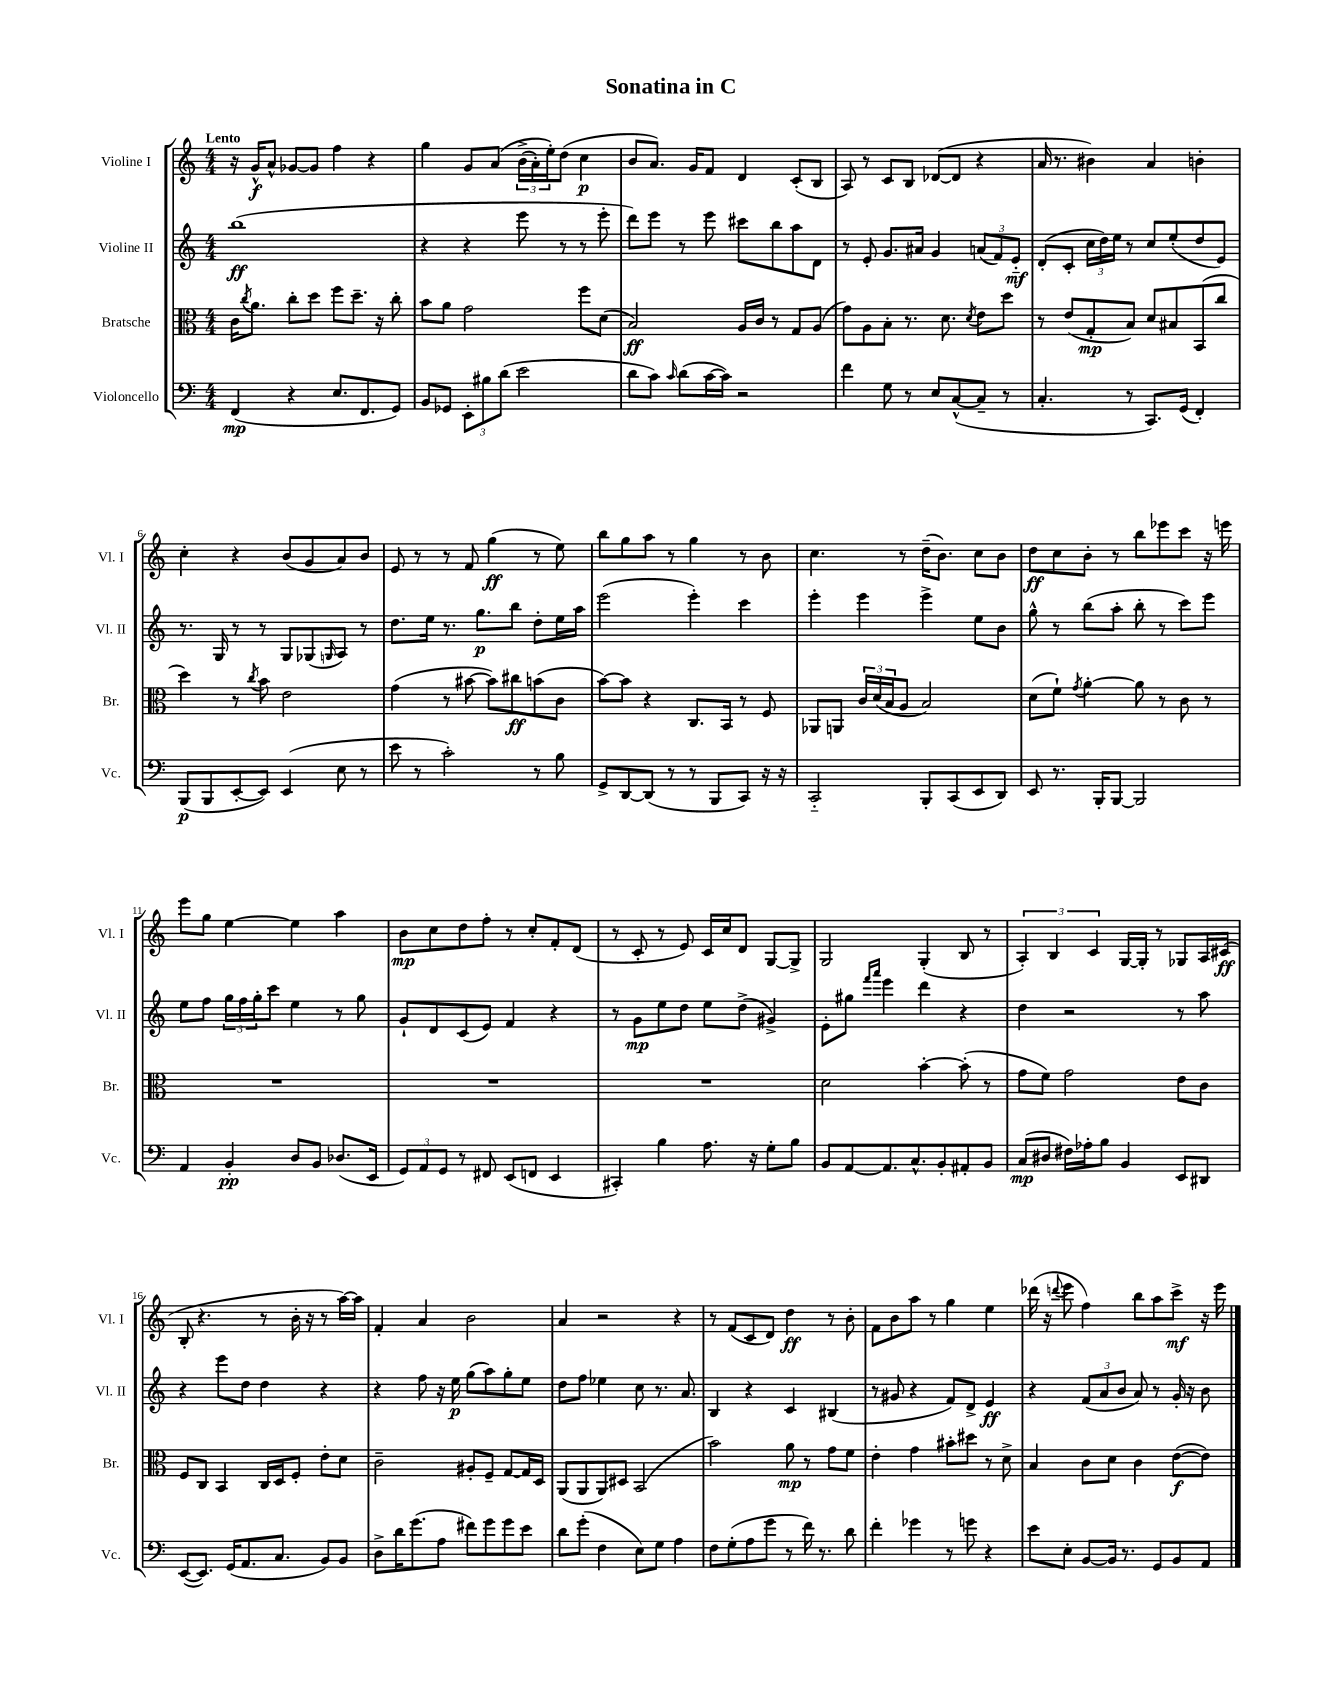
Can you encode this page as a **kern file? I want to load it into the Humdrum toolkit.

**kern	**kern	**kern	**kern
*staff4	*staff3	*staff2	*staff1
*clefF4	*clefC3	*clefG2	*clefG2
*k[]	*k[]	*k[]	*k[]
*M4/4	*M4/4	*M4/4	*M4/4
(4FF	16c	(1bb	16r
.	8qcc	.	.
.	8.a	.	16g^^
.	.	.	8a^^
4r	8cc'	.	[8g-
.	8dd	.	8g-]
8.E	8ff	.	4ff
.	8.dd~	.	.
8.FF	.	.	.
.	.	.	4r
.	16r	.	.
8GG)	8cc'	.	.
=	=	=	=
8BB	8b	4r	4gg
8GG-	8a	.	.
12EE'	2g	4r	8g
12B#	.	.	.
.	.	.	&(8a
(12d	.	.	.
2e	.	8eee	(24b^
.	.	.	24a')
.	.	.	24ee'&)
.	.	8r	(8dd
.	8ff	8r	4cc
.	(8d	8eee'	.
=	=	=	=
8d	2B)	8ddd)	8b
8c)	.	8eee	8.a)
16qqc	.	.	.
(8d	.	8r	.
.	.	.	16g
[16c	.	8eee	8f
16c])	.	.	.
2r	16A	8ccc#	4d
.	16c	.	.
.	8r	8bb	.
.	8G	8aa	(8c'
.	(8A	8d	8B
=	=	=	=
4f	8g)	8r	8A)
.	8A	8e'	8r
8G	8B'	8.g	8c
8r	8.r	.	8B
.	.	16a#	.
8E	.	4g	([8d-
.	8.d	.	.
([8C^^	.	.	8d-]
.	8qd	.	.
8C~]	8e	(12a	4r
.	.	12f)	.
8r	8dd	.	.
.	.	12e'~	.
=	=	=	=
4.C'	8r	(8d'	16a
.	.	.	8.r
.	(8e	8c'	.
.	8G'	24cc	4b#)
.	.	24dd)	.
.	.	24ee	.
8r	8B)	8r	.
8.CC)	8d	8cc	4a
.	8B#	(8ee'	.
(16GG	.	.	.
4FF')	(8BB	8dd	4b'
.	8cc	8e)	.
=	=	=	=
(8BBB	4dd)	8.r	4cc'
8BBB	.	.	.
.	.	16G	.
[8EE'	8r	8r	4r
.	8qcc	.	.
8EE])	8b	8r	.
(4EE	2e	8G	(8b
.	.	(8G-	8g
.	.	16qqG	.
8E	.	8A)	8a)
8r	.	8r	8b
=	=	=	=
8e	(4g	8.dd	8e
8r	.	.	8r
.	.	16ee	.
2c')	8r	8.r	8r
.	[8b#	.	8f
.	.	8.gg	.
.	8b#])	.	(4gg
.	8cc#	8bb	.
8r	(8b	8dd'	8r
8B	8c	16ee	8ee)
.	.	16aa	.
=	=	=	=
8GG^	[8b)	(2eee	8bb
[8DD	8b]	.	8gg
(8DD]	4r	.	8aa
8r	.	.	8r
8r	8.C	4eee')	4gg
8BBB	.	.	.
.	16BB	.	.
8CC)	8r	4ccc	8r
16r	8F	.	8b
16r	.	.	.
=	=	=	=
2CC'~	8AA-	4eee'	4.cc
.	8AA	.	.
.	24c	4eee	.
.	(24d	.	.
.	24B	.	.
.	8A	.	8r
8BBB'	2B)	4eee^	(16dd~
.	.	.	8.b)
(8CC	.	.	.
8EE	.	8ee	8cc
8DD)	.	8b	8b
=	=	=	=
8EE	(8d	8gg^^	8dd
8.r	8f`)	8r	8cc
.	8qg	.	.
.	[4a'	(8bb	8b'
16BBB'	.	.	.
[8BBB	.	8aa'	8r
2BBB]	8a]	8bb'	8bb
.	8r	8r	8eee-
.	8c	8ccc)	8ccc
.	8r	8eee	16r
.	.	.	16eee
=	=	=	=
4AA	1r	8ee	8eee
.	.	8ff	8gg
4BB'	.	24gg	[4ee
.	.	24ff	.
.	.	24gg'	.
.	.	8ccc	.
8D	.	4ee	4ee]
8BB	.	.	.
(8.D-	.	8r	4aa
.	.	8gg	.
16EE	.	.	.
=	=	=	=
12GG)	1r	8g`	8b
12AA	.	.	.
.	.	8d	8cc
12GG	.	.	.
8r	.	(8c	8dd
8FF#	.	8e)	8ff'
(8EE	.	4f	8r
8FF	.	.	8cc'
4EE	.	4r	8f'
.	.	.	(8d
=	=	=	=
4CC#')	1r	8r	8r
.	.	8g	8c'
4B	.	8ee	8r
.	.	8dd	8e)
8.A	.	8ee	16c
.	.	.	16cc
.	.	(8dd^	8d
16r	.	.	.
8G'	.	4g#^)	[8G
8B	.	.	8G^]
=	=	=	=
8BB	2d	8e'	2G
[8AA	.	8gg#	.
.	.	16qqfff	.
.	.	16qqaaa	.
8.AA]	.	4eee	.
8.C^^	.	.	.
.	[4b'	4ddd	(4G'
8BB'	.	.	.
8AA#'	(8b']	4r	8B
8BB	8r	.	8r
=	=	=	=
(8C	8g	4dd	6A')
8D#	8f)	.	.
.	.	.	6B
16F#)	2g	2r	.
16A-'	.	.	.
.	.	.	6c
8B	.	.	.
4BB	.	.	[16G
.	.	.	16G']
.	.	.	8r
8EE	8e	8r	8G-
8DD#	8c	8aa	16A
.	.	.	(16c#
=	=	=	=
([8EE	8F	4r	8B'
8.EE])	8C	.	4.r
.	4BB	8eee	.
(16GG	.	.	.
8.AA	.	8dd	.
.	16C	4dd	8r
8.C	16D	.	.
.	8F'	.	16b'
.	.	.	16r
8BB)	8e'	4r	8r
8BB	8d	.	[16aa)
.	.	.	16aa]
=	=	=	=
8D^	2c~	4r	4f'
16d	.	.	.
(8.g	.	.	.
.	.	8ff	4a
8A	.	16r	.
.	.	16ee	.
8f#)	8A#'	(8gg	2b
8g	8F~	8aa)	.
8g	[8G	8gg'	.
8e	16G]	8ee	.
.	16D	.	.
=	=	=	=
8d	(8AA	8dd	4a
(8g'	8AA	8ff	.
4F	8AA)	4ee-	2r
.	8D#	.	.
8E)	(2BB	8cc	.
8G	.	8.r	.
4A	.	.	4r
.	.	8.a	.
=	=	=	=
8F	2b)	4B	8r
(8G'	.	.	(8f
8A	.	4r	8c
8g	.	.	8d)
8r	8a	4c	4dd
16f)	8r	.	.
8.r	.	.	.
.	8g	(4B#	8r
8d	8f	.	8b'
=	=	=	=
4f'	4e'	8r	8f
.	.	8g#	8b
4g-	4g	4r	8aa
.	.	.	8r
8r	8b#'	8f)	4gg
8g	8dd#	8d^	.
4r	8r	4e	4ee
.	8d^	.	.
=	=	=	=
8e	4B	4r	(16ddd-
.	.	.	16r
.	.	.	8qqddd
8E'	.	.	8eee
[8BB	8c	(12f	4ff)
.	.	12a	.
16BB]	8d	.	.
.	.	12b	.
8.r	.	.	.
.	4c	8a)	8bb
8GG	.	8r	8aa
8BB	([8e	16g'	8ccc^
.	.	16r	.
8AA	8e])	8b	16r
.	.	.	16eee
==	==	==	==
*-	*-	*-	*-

★ ★ ★

Task brief - How many lines above contain the string "kern"? Case counts. Reply with the number alone.

Result for this task - 2